BEGIN Exercise input

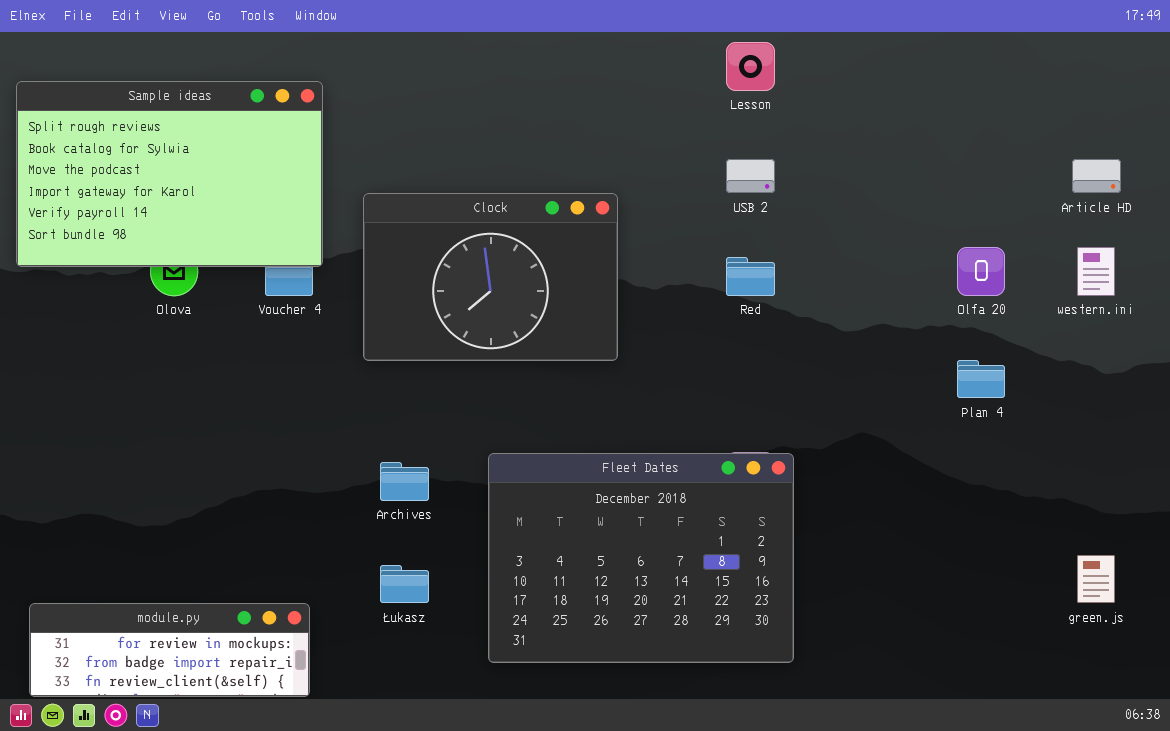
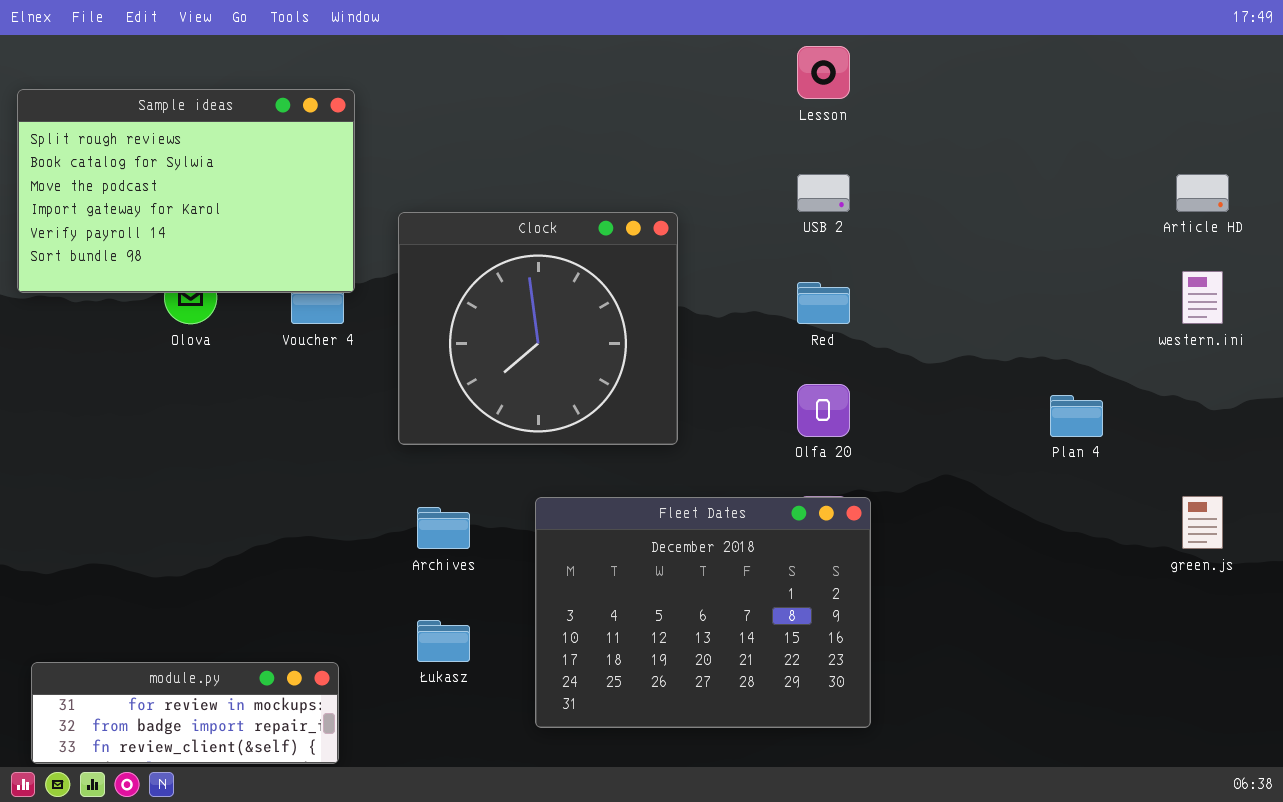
Clock: [363,193,618,361] -> [398,212,678,445], resized
Olfa 20: [957,247,1005,296] -> [797,384,850,437], moved
green.js: [1077,555,1115,603] -> [1182,496,1223,549], moved

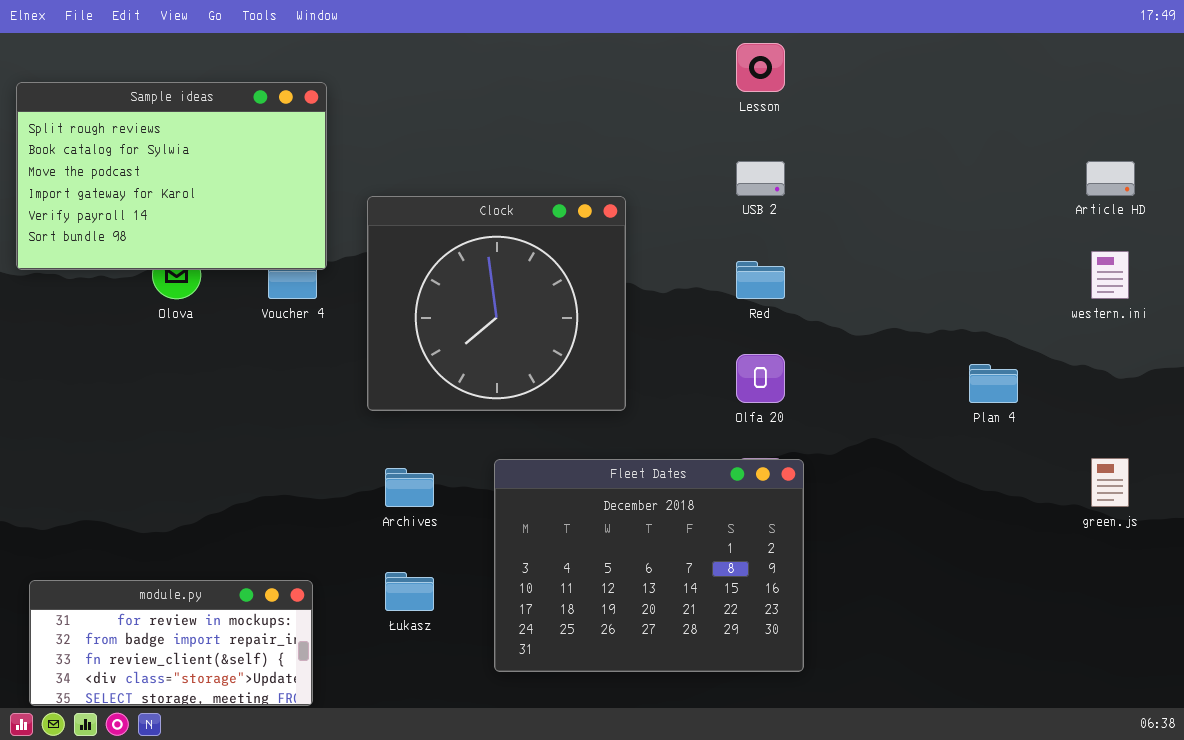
module.py: [31,662,339,764] -> [29,580,313,706], resized

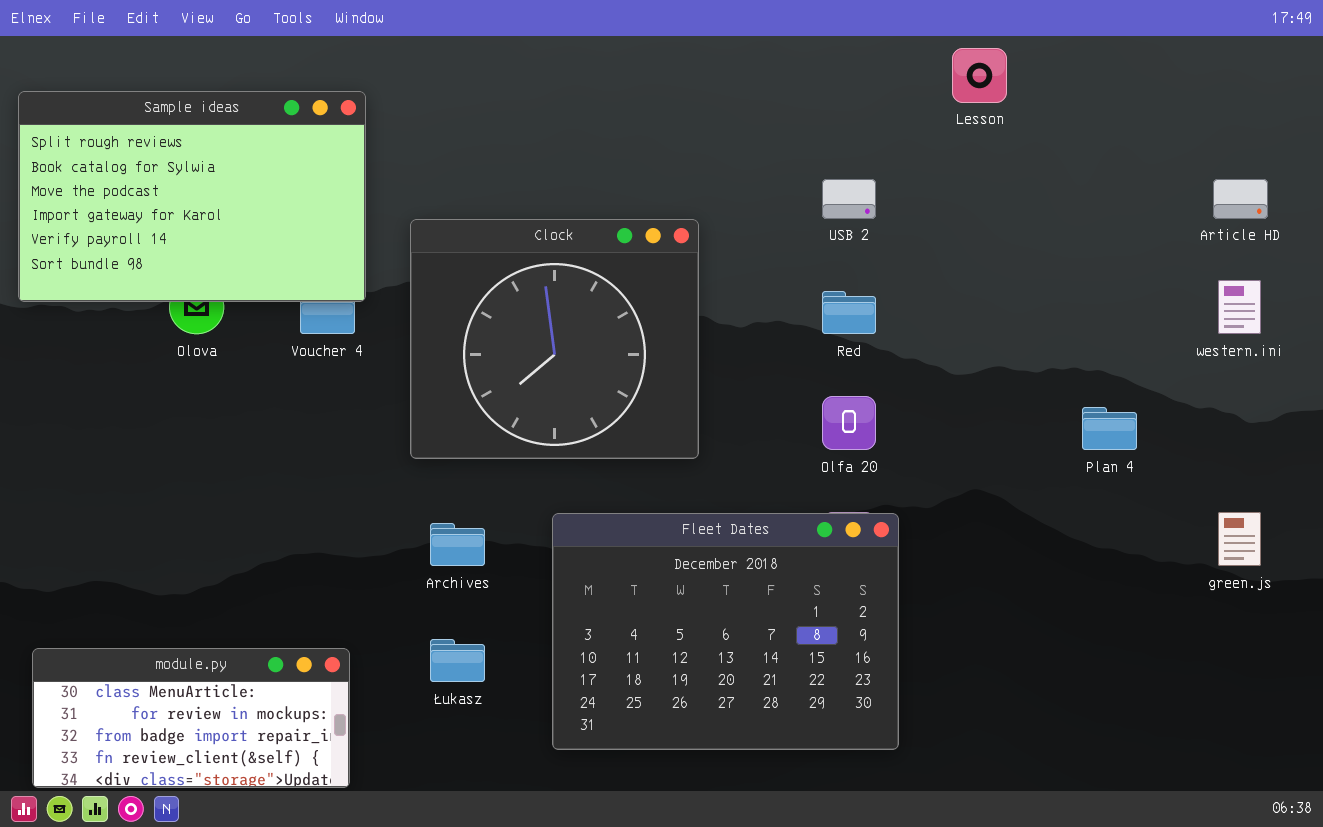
Lesson: [736,43,785,92] -> [952,48,1007,103], moved
module.py: [29,580,313,706] -> [32,648,350,788], scrolled up 1 row

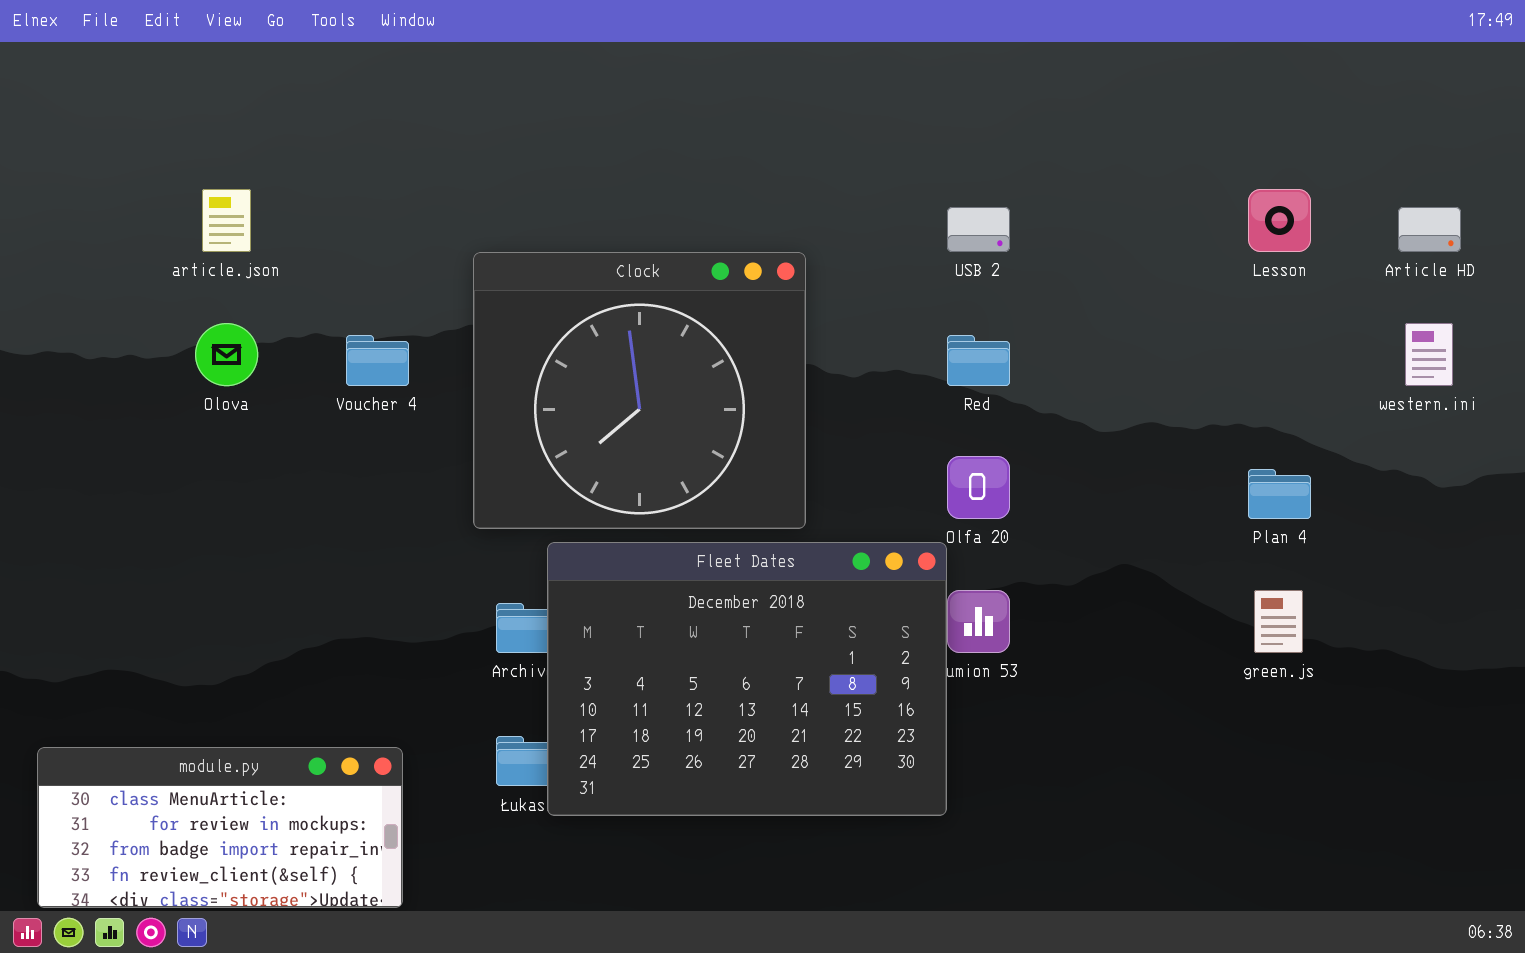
Lesson: [952,48,1007,103] -> [1248,189,1311,252], moved
Sample ideas: [18,91,366,302] -> none, closed
green.js: [1218,512,1261,566] -> [1254,590,1303,653], moved
Fleet Dates: [552,513,899,750] -> [547,542,947,816], moved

END Exercise input

Copy out each line of the records where the string "resized" appears.

Output of the exercise:
Clock: [363,193,618,361] -> [398,212,678,445], resized
module.py: [31,662,339,764] -> [29,580,313,706], resized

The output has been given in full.